[Records drawn from a dataset]

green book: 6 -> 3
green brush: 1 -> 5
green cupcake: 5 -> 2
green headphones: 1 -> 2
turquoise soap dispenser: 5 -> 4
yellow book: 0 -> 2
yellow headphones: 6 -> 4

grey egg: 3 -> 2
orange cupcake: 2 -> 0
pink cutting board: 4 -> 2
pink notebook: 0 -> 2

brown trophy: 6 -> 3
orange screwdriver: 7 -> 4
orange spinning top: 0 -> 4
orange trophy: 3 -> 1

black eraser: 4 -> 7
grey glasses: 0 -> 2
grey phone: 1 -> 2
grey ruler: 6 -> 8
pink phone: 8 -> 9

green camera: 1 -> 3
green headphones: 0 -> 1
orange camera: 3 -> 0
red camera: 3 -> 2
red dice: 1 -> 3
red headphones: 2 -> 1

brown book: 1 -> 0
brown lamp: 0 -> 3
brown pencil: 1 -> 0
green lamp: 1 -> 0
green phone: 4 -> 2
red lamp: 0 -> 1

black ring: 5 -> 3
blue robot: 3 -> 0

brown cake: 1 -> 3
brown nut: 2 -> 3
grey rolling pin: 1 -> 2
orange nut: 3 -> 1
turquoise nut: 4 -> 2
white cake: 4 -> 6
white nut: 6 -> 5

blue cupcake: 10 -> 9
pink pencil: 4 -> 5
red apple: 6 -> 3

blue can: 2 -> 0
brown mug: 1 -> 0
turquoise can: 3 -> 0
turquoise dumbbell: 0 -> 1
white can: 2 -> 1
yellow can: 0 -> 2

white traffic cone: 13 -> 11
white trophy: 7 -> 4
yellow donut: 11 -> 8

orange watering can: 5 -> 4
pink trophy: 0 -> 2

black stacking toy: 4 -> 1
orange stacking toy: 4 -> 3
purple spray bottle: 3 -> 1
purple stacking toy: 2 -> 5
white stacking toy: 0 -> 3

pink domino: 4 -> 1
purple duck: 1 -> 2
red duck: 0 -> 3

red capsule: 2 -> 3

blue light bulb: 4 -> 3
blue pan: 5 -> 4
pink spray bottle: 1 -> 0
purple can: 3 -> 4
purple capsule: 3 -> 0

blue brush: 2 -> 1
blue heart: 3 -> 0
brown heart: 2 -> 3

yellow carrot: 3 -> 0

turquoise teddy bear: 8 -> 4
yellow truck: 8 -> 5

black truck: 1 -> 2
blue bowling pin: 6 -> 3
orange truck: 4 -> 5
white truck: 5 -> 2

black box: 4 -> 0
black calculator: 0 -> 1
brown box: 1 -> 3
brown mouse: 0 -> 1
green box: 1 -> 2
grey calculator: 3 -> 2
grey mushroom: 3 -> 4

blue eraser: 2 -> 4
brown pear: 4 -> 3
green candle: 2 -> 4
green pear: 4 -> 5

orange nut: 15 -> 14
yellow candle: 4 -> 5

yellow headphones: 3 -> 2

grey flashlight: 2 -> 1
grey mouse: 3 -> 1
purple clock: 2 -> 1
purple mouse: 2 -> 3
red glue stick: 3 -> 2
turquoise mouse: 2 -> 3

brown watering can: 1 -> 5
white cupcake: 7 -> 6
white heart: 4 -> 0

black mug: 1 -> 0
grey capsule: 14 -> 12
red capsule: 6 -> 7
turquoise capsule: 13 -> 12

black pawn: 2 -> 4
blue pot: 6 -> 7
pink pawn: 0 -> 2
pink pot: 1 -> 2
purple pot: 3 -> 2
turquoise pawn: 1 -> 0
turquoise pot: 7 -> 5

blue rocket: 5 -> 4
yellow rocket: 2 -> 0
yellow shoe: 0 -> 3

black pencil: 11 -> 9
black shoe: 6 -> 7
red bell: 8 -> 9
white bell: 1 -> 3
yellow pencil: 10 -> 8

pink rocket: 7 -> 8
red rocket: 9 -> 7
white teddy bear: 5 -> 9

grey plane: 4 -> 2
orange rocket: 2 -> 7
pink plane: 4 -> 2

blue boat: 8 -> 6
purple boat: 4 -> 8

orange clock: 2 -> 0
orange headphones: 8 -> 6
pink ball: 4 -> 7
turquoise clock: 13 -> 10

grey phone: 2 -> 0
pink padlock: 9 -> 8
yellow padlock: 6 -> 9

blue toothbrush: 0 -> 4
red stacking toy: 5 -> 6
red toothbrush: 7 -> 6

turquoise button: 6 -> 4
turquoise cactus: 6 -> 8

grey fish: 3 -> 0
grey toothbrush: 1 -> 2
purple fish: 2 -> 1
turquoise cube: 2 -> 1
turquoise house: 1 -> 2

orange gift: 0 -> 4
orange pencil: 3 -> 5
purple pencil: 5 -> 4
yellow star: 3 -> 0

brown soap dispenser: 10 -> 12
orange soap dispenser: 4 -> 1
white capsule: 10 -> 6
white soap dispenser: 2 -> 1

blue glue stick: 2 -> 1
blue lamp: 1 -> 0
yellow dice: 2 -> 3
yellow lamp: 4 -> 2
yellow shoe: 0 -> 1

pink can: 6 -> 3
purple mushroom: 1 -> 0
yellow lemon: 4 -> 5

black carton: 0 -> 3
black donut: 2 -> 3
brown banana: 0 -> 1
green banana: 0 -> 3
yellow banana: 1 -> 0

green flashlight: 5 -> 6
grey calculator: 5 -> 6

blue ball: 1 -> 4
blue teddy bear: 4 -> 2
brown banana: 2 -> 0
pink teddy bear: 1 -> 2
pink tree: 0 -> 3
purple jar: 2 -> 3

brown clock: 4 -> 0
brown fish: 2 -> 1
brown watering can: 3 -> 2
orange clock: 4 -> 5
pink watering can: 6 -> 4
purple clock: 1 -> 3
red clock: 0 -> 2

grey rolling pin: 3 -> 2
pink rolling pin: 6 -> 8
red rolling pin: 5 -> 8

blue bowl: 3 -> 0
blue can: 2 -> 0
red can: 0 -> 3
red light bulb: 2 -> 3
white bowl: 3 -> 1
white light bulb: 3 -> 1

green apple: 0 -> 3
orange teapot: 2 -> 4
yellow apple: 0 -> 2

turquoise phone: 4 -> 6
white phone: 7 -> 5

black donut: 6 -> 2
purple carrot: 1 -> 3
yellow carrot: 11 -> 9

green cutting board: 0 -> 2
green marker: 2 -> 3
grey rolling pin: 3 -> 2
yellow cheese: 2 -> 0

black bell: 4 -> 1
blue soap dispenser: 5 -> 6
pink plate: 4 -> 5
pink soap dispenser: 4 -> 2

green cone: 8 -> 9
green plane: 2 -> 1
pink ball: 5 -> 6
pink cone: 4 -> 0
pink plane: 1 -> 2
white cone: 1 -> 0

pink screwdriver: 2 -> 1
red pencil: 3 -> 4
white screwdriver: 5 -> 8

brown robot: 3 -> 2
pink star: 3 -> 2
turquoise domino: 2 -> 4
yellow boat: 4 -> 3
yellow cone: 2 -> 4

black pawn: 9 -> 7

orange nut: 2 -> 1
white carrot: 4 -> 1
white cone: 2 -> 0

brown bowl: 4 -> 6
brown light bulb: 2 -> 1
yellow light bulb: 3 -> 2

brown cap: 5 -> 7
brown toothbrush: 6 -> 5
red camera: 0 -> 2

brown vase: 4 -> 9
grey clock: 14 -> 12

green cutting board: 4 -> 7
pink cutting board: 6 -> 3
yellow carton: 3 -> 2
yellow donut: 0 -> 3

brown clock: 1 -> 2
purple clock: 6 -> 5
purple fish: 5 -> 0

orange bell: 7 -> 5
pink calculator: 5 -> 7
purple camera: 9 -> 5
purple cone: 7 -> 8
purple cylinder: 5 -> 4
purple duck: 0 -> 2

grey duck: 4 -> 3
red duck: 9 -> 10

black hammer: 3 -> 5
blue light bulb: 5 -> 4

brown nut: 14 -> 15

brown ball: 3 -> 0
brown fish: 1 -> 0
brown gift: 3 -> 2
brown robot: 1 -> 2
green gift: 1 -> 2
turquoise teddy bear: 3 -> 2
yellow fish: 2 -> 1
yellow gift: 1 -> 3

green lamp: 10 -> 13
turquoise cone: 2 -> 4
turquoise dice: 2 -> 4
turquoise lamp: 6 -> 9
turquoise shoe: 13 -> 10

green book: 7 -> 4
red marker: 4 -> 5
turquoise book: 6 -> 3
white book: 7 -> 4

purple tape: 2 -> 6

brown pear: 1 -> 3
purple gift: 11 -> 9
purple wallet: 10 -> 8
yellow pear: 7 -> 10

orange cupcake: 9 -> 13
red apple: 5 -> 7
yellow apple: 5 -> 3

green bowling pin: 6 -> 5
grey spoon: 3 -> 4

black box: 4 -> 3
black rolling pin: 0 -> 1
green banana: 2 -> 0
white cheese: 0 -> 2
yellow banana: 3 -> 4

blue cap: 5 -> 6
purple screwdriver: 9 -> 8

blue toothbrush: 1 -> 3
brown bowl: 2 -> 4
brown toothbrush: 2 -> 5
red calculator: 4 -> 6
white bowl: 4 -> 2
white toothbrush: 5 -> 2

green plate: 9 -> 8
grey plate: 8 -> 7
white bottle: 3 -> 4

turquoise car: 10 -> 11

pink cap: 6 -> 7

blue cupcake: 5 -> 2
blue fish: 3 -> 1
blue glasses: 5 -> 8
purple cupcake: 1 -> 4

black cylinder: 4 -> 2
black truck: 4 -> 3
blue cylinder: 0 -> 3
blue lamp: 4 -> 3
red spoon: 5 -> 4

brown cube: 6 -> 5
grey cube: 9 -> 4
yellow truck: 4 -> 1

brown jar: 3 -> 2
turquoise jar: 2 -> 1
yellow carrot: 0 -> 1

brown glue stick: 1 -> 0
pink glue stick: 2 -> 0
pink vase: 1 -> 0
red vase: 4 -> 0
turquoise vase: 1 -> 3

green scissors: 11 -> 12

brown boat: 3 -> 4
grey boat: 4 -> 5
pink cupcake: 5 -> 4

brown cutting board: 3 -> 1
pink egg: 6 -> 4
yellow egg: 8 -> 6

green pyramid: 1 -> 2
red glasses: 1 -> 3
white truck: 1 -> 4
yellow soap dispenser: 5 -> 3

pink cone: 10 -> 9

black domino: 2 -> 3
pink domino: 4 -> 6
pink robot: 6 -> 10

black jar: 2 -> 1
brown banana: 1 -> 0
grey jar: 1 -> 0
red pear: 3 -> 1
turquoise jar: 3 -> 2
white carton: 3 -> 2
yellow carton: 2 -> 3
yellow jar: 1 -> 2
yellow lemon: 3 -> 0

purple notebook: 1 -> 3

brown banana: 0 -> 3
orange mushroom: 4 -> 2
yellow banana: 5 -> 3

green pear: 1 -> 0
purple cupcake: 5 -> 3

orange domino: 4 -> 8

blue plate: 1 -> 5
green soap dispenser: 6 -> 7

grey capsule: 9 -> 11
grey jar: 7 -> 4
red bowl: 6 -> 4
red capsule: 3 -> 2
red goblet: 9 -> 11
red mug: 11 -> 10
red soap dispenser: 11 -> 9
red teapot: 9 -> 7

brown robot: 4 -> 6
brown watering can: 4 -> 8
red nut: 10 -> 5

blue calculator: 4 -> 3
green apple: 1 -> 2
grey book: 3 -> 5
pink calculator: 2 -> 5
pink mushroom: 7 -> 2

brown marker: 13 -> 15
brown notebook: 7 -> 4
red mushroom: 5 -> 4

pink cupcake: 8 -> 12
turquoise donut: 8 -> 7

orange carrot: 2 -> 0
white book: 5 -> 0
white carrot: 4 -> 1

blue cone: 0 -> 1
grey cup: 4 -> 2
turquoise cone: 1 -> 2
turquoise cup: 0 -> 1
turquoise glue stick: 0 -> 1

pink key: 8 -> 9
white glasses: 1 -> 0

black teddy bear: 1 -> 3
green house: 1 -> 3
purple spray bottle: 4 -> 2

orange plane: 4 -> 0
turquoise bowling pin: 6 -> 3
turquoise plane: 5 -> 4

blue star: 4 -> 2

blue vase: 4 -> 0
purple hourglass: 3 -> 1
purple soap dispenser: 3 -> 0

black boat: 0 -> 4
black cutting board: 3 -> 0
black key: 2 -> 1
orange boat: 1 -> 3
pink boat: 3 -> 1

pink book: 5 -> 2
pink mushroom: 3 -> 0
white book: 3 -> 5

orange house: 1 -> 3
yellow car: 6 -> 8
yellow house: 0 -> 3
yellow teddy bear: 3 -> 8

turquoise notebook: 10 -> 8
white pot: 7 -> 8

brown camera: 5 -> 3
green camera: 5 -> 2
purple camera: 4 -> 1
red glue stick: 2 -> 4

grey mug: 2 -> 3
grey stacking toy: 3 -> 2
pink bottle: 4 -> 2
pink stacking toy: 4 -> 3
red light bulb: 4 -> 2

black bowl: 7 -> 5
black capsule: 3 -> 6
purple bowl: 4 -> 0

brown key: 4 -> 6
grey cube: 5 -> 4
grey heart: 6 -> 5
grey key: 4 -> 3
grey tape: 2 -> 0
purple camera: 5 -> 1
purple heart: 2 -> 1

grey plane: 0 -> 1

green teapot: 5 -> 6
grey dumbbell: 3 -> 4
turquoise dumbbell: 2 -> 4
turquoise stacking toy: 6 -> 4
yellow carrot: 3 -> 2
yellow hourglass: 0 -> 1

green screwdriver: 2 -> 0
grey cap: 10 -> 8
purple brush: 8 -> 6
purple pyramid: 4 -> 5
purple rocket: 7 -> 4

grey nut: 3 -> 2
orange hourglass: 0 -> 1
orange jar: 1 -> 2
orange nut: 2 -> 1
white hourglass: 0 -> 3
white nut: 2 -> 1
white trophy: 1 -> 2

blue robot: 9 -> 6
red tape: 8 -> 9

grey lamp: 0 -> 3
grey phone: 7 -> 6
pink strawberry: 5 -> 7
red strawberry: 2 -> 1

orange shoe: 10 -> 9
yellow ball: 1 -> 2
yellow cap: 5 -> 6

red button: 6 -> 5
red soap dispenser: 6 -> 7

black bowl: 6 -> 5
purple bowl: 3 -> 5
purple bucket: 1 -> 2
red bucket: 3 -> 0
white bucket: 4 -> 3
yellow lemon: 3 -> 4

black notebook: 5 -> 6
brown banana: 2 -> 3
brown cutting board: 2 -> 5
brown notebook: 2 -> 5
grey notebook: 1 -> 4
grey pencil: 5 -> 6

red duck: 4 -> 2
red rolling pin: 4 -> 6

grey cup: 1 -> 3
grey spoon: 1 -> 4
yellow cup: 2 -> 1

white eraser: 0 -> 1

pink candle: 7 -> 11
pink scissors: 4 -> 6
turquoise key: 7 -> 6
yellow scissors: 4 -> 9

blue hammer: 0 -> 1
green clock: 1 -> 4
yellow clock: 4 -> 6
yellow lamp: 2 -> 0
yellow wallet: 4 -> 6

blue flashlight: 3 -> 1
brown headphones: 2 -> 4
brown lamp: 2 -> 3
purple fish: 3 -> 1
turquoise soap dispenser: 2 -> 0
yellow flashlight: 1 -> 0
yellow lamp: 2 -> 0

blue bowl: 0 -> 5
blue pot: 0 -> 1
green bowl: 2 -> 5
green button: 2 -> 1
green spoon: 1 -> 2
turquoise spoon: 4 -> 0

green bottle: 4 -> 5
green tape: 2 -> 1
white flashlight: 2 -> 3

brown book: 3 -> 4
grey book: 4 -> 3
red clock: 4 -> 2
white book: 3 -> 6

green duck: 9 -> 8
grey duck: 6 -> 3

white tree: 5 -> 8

Exercise instructions: Report each line in the preceding entries that holds the string "shoe".

Output below:
yellow shoe: 0 -> 3
black shoe: 6 -> 7
yellow shoe: 0 -> 1
turquoise shoe: 13 -> 10
orange shoe: 10 -> 9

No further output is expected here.